_TASK STATEMENT_: Leave out all pictures. Return exactly the lines from the top of the material through the line containing "The second view gained the pink".

_RECORDS_:
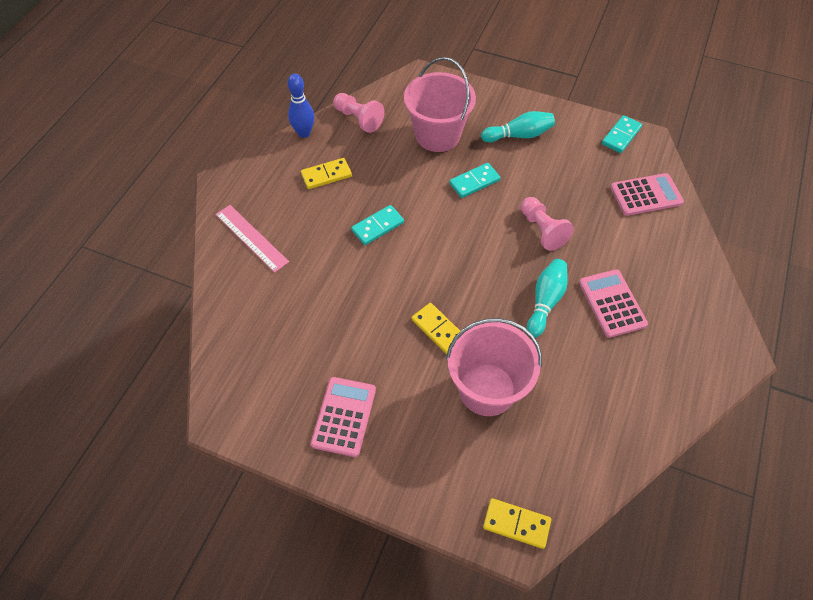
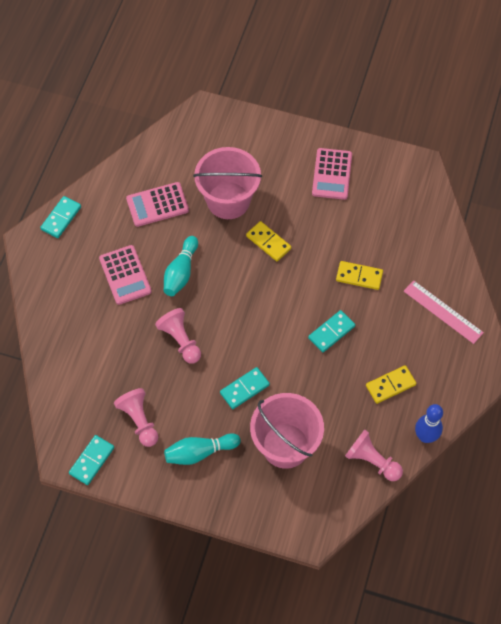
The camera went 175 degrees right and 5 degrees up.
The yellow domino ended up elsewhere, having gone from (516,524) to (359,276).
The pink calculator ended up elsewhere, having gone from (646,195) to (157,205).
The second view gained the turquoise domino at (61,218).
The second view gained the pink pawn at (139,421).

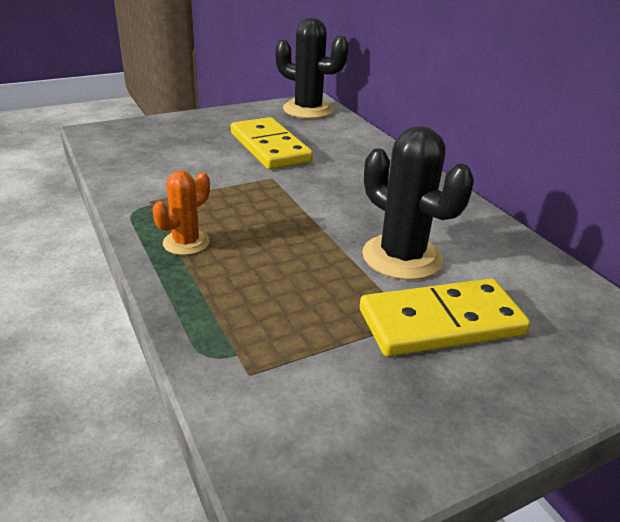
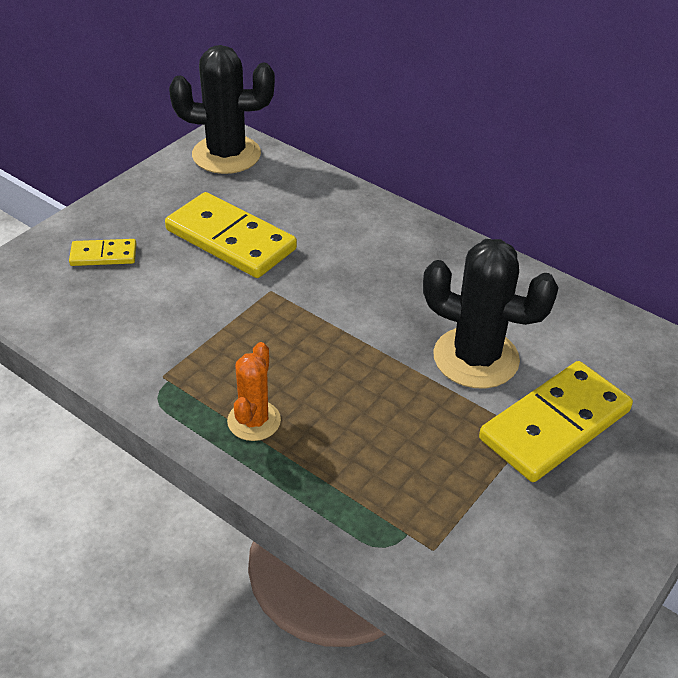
The camera went 25 degrees left and 10 degrees up.
The second view gained the yellow domino at (103,255).

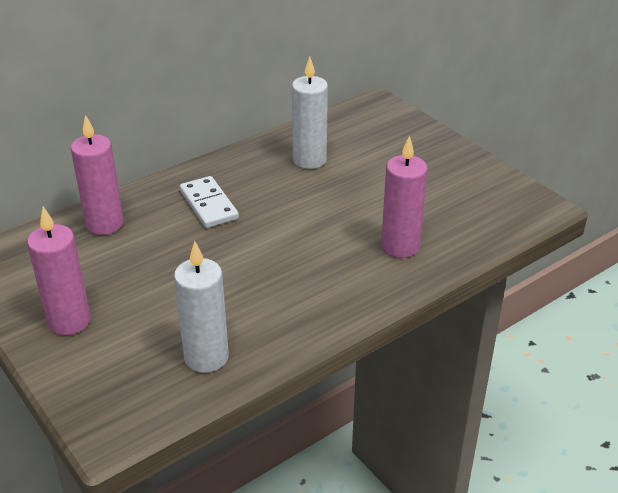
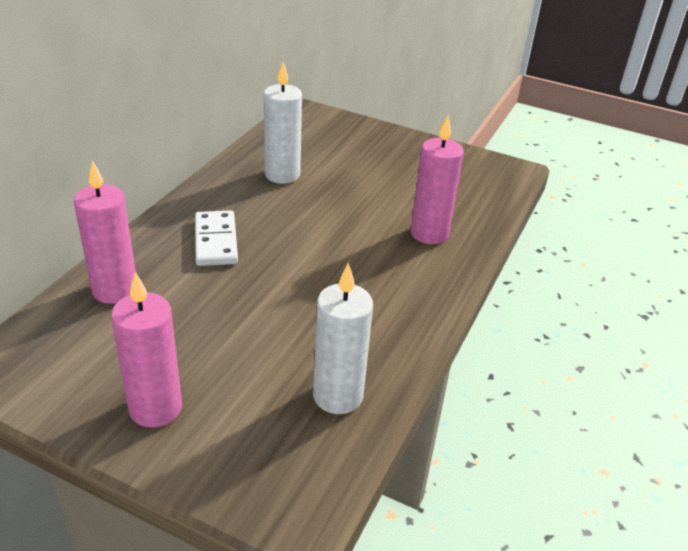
The camera went 30 degrees left and 0 degrees up.
The white domino at (208,205) ended up facing another way, 45 degrees clockwise from before.

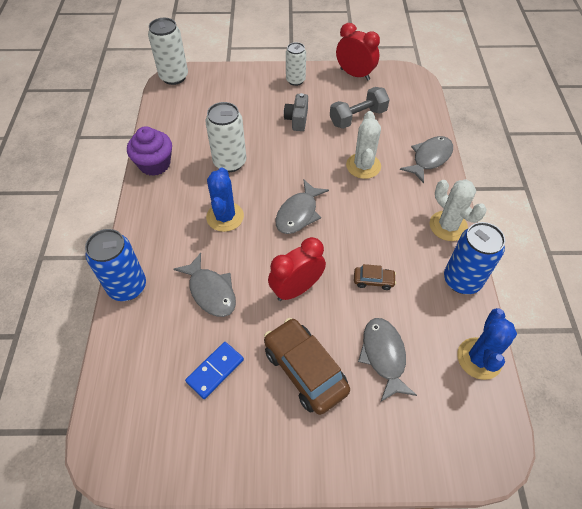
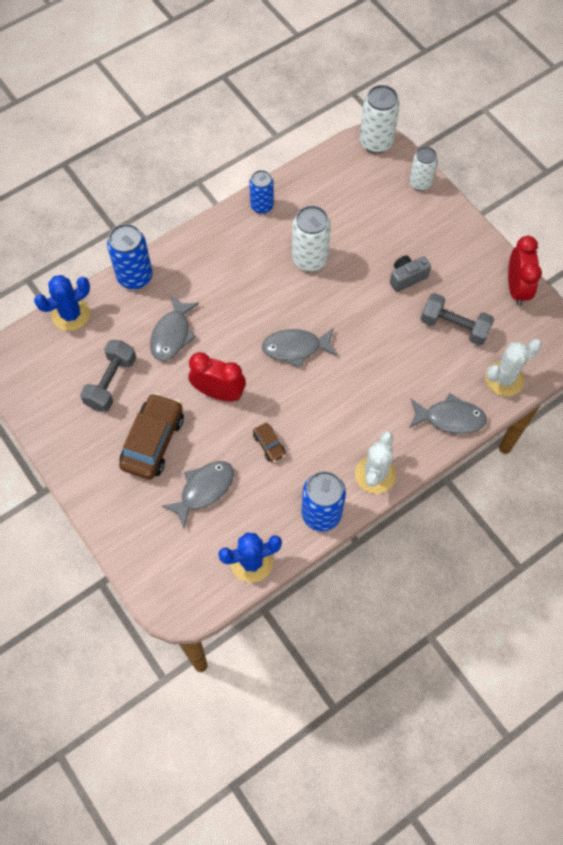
The camera went 55 degrees right and 10 degrees up.
Where the purple cupcake stood at (154,164), the blue can came to stand at (262,206).
Where the blue domino stood at (215,371), the grey dumbbell came to stand at (111,382).
The blue cactus ended up elsewhere, having gone from (225,217) to (71,314).
The white can ended up elsewhere, having gone from (295,80) to (420,183).
The white cactus ended up elsewhere, having gone from (363,166) to (504,379).

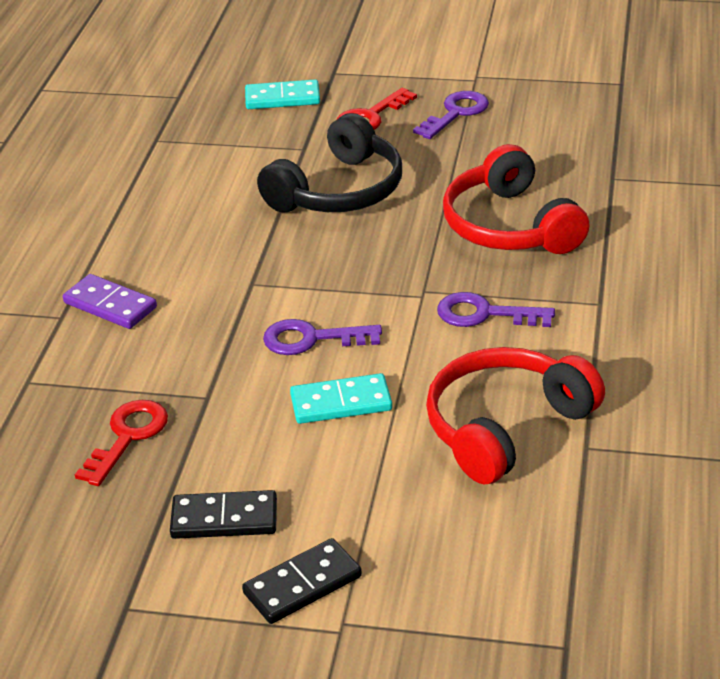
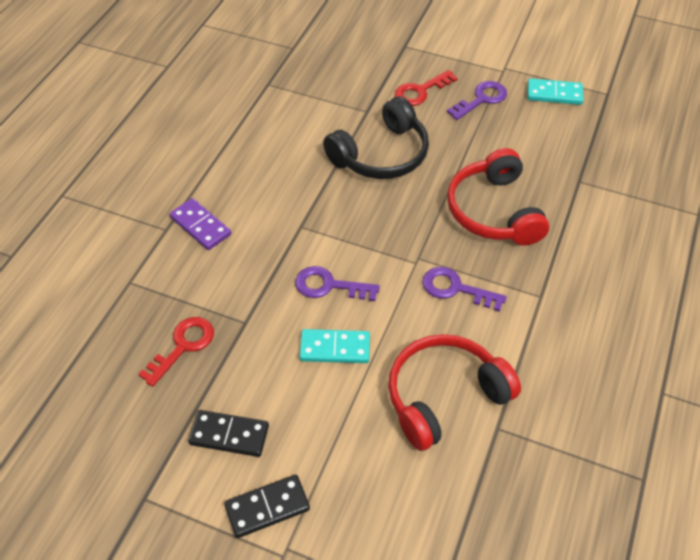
The camera went 10 degrees right and 15 degrees up.
The turquoise domino ended up elsewhere, having gone from (282,98) to (554,94).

_EXERCISE OUTPUT_:
The camera went 175 degrees right and 5 degrees up.
The yellow domino ended up elsewhere, having gone from (516,524) to (359,276).
The pink calculator ended up elsewhere, having gone from (646,195) to (157,205).
The second view gained the turquoise domino at (61,218).
The second view gained the pink pawn at (139,421).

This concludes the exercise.